Beneath this line are the data; copy exactly the part of them that opens with the line containing "black ball: 3 -> 4" and closes with the line containing "grey mouse: 1 -> 0", and only that part.

"""

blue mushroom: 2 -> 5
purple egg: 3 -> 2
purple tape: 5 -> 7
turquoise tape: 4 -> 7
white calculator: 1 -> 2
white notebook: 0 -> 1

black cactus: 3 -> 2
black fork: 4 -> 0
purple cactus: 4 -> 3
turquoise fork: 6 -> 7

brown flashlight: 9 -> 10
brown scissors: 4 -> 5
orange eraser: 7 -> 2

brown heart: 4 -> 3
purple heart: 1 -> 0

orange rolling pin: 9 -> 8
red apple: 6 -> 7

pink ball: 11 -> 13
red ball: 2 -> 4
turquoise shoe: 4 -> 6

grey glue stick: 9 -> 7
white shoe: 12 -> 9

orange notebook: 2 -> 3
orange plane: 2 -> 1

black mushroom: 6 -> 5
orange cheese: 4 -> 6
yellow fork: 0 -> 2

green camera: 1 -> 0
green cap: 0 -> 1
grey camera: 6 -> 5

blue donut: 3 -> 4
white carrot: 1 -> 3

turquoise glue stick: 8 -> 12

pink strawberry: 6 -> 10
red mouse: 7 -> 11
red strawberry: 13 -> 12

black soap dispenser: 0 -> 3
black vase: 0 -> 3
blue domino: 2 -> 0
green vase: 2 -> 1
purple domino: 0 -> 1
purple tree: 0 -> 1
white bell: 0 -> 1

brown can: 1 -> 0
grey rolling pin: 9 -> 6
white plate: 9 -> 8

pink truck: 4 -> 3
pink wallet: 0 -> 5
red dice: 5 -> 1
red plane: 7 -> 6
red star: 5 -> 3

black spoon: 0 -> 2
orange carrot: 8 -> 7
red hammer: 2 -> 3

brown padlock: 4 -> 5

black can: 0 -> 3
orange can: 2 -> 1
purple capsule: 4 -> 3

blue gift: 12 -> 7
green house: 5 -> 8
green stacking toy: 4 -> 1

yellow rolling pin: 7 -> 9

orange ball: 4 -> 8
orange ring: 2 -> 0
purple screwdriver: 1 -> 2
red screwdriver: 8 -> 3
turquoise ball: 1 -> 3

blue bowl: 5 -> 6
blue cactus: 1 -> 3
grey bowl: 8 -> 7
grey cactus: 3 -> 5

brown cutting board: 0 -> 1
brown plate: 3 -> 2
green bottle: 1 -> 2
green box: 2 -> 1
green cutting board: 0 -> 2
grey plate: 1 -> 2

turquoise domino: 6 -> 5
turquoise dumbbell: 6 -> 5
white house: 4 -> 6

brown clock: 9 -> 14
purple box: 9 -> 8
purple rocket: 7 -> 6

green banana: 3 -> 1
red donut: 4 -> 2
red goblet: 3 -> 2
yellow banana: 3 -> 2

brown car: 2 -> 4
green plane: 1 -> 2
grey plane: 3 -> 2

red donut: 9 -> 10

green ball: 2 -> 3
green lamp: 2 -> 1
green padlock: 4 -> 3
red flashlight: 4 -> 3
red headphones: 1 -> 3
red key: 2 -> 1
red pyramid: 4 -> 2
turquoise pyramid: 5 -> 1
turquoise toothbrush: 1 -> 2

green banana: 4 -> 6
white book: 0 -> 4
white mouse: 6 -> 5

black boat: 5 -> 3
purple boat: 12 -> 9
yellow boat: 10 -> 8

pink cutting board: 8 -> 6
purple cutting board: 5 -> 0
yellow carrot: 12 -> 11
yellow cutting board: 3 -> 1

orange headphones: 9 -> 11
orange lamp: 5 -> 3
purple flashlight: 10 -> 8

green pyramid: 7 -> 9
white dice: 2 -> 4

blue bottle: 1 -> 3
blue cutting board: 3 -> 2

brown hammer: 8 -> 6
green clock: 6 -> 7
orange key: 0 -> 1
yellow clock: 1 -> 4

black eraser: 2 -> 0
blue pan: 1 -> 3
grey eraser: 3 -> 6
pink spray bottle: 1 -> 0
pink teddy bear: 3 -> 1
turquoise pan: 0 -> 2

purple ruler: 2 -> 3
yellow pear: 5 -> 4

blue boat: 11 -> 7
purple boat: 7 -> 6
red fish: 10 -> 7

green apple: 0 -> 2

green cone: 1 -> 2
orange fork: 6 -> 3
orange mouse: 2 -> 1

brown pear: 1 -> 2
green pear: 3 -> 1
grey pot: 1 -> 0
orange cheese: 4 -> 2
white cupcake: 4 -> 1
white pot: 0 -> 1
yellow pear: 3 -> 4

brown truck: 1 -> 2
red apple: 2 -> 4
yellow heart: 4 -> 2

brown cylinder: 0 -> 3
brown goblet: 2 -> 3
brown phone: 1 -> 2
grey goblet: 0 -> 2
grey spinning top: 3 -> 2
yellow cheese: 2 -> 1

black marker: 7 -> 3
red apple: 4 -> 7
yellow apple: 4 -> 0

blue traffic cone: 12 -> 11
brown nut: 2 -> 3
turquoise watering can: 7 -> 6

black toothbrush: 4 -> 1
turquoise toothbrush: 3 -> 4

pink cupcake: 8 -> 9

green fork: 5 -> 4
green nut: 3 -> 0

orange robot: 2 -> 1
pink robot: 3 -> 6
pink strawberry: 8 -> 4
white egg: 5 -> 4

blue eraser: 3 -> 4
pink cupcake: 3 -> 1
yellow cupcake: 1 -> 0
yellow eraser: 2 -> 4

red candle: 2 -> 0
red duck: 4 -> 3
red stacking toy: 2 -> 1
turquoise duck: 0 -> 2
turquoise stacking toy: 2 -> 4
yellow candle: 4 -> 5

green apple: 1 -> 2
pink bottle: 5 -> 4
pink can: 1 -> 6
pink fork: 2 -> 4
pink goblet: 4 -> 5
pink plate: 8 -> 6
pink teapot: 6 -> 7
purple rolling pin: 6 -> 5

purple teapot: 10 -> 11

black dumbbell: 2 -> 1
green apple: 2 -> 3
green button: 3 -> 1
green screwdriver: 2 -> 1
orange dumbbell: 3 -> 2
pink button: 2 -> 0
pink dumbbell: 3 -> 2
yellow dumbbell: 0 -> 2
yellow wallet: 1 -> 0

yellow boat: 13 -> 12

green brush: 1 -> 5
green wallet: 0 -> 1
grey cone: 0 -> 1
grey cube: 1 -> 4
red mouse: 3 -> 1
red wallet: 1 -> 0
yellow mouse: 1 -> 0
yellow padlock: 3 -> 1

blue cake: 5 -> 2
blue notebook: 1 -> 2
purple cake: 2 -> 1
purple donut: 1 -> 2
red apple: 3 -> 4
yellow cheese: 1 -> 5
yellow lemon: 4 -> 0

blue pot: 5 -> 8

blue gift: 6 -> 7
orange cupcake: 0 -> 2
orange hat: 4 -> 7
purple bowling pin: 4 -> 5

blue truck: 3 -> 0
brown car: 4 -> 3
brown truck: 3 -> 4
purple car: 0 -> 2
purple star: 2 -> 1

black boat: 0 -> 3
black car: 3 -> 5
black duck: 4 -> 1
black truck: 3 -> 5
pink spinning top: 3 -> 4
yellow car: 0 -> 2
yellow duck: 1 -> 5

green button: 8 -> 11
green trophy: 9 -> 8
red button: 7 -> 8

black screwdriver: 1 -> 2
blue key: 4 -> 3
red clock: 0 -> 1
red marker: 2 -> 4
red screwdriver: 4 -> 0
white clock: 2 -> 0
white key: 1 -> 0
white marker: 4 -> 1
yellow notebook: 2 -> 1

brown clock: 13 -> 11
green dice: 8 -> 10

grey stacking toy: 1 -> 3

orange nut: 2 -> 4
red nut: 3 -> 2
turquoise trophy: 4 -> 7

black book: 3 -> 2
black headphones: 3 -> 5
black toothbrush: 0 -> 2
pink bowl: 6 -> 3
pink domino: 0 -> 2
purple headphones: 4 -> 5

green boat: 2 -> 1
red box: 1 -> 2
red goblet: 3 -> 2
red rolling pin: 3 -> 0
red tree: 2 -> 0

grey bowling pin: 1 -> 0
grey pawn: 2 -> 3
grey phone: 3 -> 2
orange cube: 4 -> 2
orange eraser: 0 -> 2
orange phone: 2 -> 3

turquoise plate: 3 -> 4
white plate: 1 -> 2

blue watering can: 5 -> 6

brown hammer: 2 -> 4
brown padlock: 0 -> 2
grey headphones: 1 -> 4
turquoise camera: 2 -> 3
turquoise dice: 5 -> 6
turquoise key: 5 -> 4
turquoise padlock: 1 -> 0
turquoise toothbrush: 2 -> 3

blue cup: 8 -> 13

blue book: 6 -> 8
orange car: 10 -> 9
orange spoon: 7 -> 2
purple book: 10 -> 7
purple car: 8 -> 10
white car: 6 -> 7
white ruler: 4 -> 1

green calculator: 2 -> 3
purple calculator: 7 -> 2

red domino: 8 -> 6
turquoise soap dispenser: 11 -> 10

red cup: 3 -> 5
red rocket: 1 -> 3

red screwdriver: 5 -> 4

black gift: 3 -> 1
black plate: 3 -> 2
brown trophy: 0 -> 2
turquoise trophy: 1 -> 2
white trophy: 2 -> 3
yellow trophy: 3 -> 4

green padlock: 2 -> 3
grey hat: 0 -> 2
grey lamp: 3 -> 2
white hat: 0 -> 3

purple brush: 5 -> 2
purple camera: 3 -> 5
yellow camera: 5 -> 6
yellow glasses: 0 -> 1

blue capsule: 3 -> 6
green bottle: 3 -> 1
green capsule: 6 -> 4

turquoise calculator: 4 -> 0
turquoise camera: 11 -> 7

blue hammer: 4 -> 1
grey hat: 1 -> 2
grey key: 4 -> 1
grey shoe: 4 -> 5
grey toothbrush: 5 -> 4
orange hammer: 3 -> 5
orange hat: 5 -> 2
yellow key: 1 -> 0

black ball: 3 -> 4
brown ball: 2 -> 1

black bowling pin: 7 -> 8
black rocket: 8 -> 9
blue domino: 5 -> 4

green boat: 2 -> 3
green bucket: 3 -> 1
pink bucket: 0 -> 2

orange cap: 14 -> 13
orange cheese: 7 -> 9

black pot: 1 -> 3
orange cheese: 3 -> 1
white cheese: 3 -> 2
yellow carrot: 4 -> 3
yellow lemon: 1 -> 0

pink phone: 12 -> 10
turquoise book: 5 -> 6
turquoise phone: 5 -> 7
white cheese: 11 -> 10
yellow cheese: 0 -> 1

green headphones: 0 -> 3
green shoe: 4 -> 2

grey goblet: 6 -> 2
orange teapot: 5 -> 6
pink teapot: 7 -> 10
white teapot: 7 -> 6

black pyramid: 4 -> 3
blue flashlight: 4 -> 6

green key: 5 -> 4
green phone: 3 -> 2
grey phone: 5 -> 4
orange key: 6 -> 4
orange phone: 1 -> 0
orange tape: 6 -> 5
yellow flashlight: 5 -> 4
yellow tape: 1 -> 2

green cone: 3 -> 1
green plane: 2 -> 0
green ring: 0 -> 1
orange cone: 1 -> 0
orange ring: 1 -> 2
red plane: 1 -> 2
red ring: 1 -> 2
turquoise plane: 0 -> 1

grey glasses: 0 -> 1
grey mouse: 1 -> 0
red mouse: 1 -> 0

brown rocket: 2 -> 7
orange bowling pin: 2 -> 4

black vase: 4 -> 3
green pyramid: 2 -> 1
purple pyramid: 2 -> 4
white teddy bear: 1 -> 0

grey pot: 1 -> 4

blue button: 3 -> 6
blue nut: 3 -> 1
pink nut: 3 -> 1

"""

FINISHED EXERCISE:
black ball: 3 -> 4
brown ball: 2 -> 1

black bowling pin: 7 -> 8
black rocket: 8 -> 9
blue domino: 5 -> 4

green boat: 2 -> 3
green bucket: 3 -> 1
pink bucket: 0 -> 2

orange cap: 14 -> 13
orange cheese: 7 -> 9

black pot: 1 -> 3
orange cheese: 3 -> 1
white cheese: 3 -> 2
yellow carrot: 4 -> 3
yellow lemon: 1 -> 0

pink phone: 12 -> 10
turquoise book: 5 -> 6
turquoise phone: 5 -> 7
white cheese: 11 -> 10
yellow cheese: 0 -> 1

green headphones: 0 -> 3
green shoe: 4 -> 2

grey goblet: 6 -> 2
orange teapot: 5 -> 6
pink teapot: 7 -> 10
white teapot: 7 -> 6

black pyramid: 4 -> 3
blue flashlight: 4 -> 6

green key: 5 -> 4
green phone: 3 -> 2
grey phone: 5 -> 4
orange key: 6 -> 4
orange phone: 1 -> 0
orange tape: 6 -> 5
yellow flashlight: 5 -> 4
yellow tape: 1 -> 2

green cone: 3 -> 1
green plane: 2 -> 0
green ring: 0 -> 1
orange cone: 1 -> 0
orange ring: 1 -> 2
red plane: 1 -> 2
red ring: 1 -> 2
turquoise plane: 0 -> 1

grey glasses: 0 -> 1
grey mouse: 1 -> 0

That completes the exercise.